◆ **Given records**:
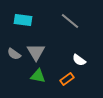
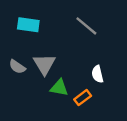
white semicircle: (79, 60) -> (97, 74), turned 40
green triangle: (38, 76) -> (59, 88), moved

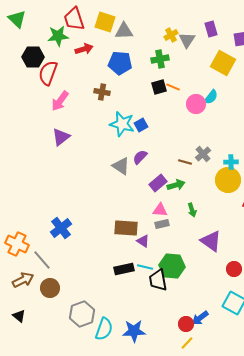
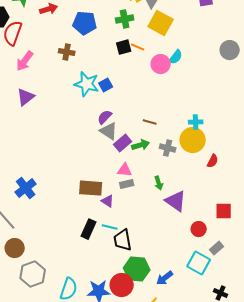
yellow square: (223, 63) -> (161, 23), moved
gray cross: (203, 154) -> (168, 148), moved, turned -35
gray triangle: (121, 166) -> (109, 131), moved
green arrow: (192, 210) -> (159, 183), moved
green hexagon: (172, 266) -> (137, 269), moved
black rectangle: (124, 269) -> (89, 229), turned -54
gray hexagon: (82, 314) -> (33, 274), moved
red circle: (186, 324) -> (122, 285), moved, size x1.5

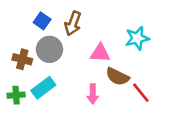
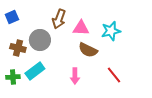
blue square: (42, 21) -> (12, 17), moved, turned 32
pink triangle: (100, 53) -> (81, 28), moved
brown semicircle: (117, 77) -> (88, 50), moved

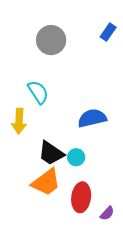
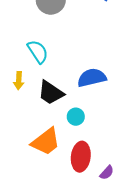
yellow arrow: (19, 121) -> (19, 81), size x0.7
black trapezoid: (51, 153) -> (51, 93), moved

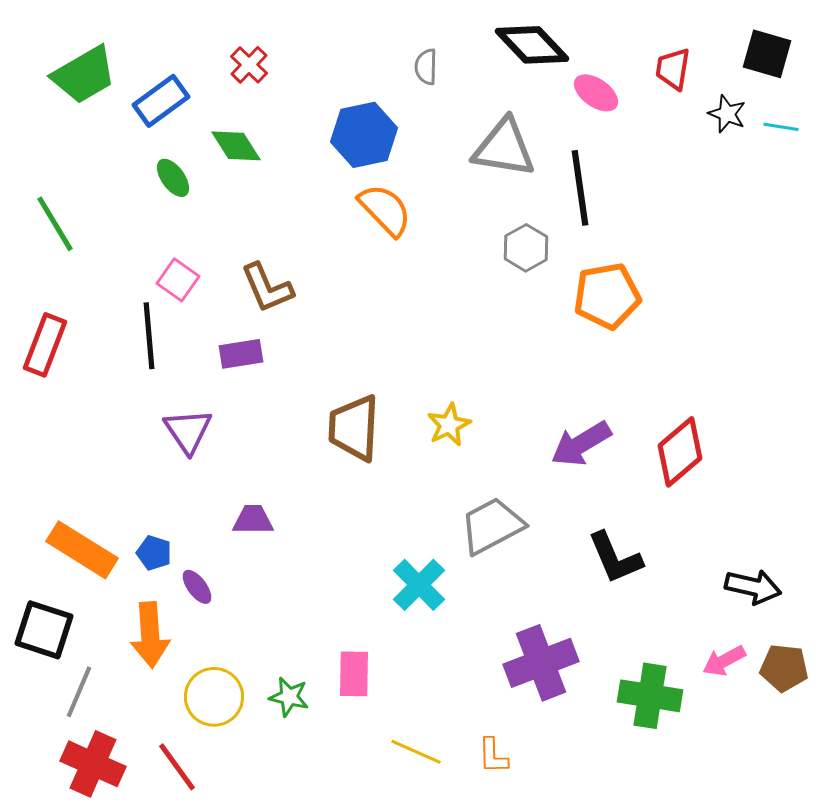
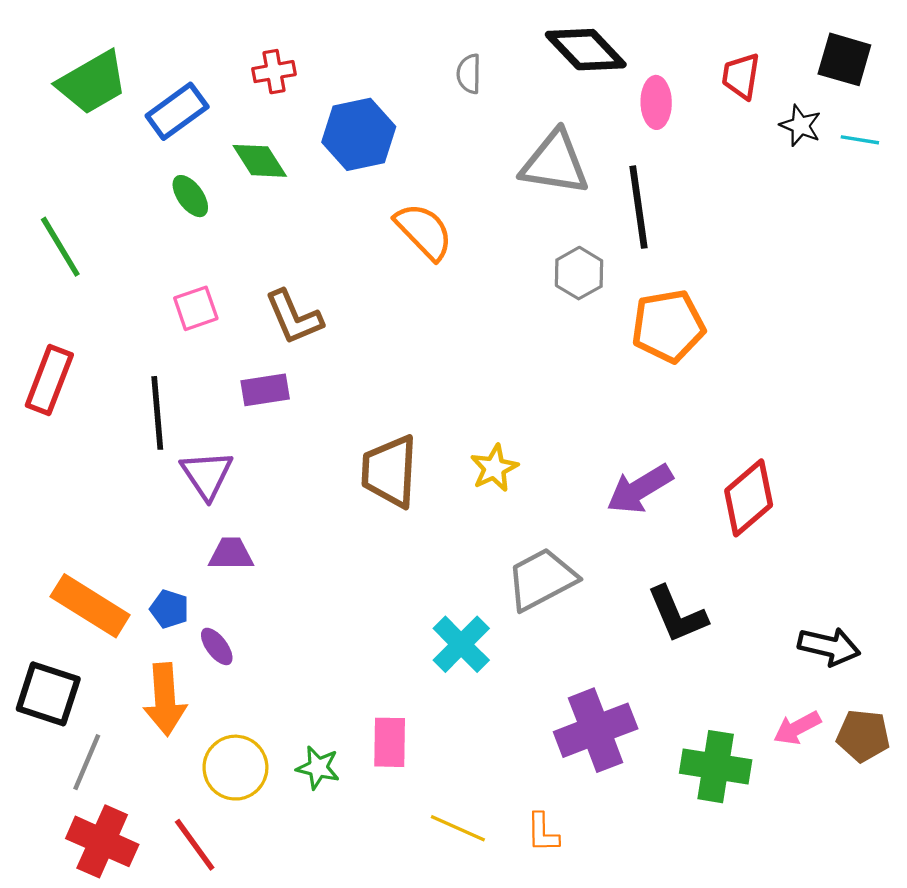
red cross: (249, 65) -> (274, 72), turned 36
pink ellipse: (596, 93) -> (656, 102), turned 54
blue hexagon: (364, 135) -> (359, 134), moved
pink square: (178, 280) -> (196, 308), turned 36
black line: (149, 336) -> (157, 413), moved
purple trapezoid: (253, 520) -> (231, 554), moved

◆ **Work required**:
Find the line containing "black trapezoid: (51, 153) -> (51, 93), moved" and copy it and each line after it through the end of the material, exactly, with no pictures.

◆ **Written answer**:
black trapezoid: (51, 153) -> (51, 93), moved

red cross: (249, 65) -> (274, 72), turned 36
pink ellipse: (596, 93) -> (656, 102), turned 54
blue hexagon: (364, 135) -> (359, 134), moved
pink square: (178, 280) -> (196, 308), turned 36
black line: (149, 336) -> (157, 413), moved
purple trapezoid: (253, 520) -> (231, 554), moved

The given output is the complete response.